** Records for this exercise follows **

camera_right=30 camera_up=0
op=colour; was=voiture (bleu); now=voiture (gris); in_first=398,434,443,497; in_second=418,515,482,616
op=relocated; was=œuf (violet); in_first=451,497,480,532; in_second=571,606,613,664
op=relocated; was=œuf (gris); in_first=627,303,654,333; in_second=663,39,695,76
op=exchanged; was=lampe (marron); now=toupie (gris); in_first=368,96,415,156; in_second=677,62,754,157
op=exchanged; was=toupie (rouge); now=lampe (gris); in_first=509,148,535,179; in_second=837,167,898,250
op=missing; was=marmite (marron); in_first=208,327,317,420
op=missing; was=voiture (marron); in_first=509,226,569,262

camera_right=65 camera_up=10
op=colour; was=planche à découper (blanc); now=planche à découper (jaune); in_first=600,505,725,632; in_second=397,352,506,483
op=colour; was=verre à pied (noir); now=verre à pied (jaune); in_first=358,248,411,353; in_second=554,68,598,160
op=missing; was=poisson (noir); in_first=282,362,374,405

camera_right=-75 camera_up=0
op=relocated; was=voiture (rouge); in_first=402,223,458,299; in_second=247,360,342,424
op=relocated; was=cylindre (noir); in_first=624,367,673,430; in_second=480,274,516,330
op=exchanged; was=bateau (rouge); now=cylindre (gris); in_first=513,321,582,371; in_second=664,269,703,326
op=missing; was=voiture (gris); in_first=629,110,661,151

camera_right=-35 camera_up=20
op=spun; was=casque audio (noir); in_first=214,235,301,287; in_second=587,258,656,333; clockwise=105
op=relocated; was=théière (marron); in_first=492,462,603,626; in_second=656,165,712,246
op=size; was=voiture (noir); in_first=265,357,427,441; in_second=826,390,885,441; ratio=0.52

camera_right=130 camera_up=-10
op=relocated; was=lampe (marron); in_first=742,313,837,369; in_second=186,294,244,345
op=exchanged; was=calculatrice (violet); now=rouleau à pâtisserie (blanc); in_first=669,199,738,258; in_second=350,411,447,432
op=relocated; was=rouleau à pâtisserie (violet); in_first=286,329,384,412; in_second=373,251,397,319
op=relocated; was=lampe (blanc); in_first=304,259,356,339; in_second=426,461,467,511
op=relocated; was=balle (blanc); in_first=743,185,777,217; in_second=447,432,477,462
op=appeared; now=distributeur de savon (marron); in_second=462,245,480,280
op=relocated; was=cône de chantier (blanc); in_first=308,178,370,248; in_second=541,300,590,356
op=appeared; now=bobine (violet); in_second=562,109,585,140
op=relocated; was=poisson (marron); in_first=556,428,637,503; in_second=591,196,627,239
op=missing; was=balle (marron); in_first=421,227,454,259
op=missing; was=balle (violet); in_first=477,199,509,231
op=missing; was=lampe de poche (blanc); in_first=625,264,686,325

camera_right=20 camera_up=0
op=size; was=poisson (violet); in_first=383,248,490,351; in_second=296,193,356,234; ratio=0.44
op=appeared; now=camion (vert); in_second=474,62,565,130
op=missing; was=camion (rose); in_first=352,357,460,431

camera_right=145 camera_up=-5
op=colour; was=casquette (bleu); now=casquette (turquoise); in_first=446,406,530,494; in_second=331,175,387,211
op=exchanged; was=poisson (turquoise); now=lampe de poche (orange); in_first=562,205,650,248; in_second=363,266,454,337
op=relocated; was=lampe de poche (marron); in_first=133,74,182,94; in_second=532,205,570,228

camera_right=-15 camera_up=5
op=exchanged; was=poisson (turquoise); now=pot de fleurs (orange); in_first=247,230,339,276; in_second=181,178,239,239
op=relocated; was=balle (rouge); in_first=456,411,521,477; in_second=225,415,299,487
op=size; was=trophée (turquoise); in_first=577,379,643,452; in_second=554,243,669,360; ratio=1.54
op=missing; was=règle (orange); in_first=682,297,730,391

** End of Records for this exercise **

- Task details
Top to bottom, set down the entries above word for word.

- Output for this exercise
camera_right=30 camera_up=0
op=colour; was=voiture (bleu); now=voiture (gris); in_first=398,434,443,497; in_second=418,515,482,616
op=relocated; was=œuf (violet); in_first=451,497,480,532; in_second=571,606,613,664
op=relocated; was=œuf (gris); in_first=627,303,654,333; in_second=663,39,695,76
op=exchanged; was=lampe (marron); now=toupie (gris); in_first=368,96,415,156; in_second=677,62,754,157
op=exchanged; was=toupie (rouge); now=lampe (gris); in_first=509,148,535,179; in_second=837,167,898,250
op=missing; was=marmite (marron); in_first=208,327,317,420
op=missing; was=voiture (marron); in_first=509,226,569,262

camera_right=65 camera_up=10
op=colour; was=planche à découper (blanc); now=planche à découper (jaune); in_first=600,505,725,632; in_second=397,352,506,483
op=colour; was=verre à pied (noir); now=verre à pied (jaune); in_first=358,248,411,353; in_second=554,68,598,160
op=missing; was=poisson (noir); in_first=282,362,374,405

camera_right=-75 camera_up=0
op=relocated; was=voiture (rouge); in_first=402,223,458,299; in_second=247,360,342,424
op=relocated; was=cylindre (noir); in_first=624,367,673,430; in_second=480,274,516,330
op=exchanged; was=bateau (rouge); now=cylindre (gris); in_first=513,321,582,371; in_second=664,269,703,326
op=missing; was=voiture (gris); in_first=629,110,661,151

camera_right=-35 camera_up=20
op=spun; was=casque audio (noir); in_first=214,235,301,287; in_second=587,258,656,333; clockwise=105
op=relocated; was=théière (marron); in_first=492,462,603,626; in_second=656,165,712,246
op=size; was=voiture (noir); in_first=265,357,427,441; in_second=826,390,885,441; ratio=0.52

camera_right=130 camera_up=-10
op=relocated; was=lampe (marron); in_first=742,313,837,369; in_second=186,294,244,345
op=exchanged; was=calculatrice (violet); now=rouleau à pâtisserie (blanc); in_first=669,199,738,258; in_second=350,411,447,432
op=relocated; was=rouleau à pâtisserie (violet); in_first=286,329,384,412; in_second=373,251,397,319
op=relocated; was=lampe (blanc); in_first=304,259,356,339; in_second=426,461,467,511
op=relocated; was=balle (blanc); in_first=743,185,777,217; in_second=447,432,477,462
op=appeared; now=distributeur de savon (marron); in_second=462,245,480,280
op=relocated; was=cône de chantier (blanc); in_first=308,178,370,248; in_second=541,300,590,356
op=appeared; now=bobine (violet); in_second=562,109,585,140
op=relocated; was=poisson (marron); in_first=556,428,637,503; in_second=591,196,627,239
op=missing; was=balle (marron); in_first=421,227,454,259
op=missing; was=balle (violet); in_first=477,199,509,231
op=missing; was=lampe de poche (blanc); in_first=625,264,686,325

camera_right=20 camera_up=0
op=size; was=poisson (violet); in_first=383,248,490,351; in_second=296,193,356,234; ratio=0.44
op=appeared; now=camion (vert); in_second=474,62,565,130
op=missing; was=camion (rose); in_first=352,357,460,431

camera_right=145 camera_up=-5
op=colour; was=casquette (bleu); now=casquette (turquoise); in_first=446,406,530,494; in_second=331,175,387,211
op=exchanged; was=poisson (turquoise); now=lampe de poche (orange); in_first=562,205,650,248; in_second=363,266,454,337
op=relocated; was=lampe de poche (marron); in_first=133,74,182,94; in_second=532,205,570,228

camera_right=-15 camera_up=5
op=exchanged; was=poisson (turquoise); now=pot de fleurs (orange); in_first=247,230,339,276; in_second=181,178,239,239
op=relocated; was=balle (rouge); in_first=456,411,521,477; in_second=225,415,299,487
op=size; was=trophée (turquoise); in_first=577,379,643,452; in_second=554,243,669,360; ratio=1.54
op=missing; was=règle (orange); in_first=682,297,730,391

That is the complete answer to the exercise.